INPUT DATA Start Marker
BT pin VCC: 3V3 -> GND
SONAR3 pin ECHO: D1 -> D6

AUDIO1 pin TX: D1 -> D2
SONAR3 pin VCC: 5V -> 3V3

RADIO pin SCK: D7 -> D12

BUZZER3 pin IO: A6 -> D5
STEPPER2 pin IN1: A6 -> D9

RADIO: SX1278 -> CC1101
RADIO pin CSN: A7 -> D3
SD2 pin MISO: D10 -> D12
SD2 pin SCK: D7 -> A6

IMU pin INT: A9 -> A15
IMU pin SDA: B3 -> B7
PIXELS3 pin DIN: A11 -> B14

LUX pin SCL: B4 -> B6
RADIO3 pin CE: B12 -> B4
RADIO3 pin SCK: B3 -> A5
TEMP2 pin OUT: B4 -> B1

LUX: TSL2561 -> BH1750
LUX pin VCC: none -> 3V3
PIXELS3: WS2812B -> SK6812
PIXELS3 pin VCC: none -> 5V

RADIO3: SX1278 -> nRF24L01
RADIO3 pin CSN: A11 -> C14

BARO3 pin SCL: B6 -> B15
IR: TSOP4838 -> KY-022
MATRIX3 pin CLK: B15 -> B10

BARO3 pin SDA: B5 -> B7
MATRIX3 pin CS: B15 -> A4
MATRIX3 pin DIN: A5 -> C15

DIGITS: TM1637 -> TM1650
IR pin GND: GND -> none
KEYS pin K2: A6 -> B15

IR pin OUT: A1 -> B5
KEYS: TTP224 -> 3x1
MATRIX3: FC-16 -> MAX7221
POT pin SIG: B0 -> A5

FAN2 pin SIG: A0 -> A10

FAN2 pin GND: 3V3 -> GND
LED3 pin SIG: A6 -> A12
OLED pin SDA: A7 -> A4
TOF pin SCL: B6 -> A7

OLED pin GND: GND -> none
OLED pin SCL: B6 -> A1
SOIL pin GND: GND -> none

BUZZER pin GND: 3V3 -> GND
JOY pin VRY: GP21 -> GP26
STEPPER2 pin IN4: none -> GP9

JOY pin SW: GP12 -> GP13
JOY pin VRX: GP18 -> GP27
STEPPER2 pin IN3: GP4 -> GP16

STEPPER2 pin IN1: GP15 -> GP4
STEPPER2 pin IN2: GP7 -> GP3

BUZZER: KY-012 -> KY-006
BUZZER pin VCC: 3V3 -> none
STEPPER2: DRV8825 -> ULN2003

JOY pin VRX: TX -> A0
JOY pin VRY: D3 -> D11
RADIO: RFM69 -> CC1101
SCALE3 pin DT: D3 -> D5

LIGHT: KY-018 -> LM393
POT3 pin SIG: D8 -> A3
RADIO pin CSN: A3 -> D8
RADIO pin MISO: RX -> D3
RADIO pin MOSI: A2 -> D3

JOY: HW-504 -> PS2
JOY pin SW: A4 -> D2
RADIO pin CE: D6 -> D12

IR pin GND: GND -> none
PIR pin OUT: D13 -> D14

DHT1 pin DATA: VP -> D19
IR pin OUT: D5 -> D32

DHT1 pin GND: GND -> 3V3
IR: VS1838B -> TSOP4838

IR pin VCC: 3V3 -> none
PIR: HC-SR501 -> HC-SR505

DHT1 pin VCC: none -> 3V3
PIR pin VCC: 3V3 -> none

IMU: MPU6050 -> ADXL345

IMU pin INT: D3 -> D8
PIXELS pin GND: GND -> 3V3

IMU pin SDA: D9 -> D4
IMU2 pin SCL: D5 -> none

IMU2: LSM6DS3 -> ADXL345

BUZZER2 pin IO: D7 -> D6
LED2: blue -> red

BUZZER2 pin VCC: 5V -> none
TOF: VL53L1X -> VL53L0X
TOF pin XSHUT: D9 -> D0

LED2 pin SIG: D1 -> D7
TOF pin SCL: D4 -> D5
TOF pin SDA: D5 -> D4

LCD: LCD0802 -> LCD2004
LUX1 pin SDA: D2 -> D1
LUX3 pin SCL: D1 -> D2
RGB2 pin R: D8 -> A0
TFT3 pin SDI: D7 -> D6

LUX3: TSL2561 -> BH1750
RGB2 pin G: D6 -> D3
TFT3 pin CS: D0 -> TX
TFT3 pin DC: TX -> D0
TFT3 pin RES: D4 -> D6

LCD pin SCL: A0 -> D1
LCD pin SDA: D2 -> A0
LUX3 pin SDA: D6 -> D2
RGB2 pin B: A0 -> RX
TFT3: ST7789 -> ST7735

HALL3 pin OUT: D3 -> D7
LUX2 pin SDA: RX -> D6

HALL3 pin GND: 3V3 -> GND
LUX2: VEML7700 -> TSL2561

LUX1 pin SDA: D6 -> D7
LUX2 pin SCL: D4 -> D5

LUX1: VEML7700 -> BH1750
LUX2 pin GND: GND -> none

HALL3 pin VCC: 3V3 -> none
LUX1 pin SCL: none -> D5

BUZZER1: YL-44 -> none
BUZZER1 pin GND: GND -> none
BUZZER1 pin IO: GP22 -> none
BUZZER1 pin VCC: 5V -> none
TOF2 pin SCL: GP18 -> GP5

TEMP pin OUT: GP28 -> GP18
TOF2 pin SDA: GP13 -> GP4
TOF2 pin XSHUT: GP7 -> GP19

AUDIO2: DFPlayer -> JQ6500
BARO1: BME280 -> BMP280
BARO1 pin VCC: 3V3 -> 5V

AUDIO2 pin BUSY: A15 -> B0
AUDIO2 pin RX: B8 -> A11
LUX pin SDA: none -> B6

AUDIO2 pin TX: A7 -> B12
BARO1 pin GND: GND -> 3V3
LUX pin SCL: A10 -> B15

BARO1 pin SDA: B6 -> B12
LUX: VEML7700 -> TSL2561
INPUT DATA End Marker
YOUR ASSIGNMENT — Go through the lines above. Select every one that has the string "MISO".

RESPONSE TO THIS EXERCISE —
SD2 pin MISO: D10 -> D12
RADIO pin MISO: RX -> D3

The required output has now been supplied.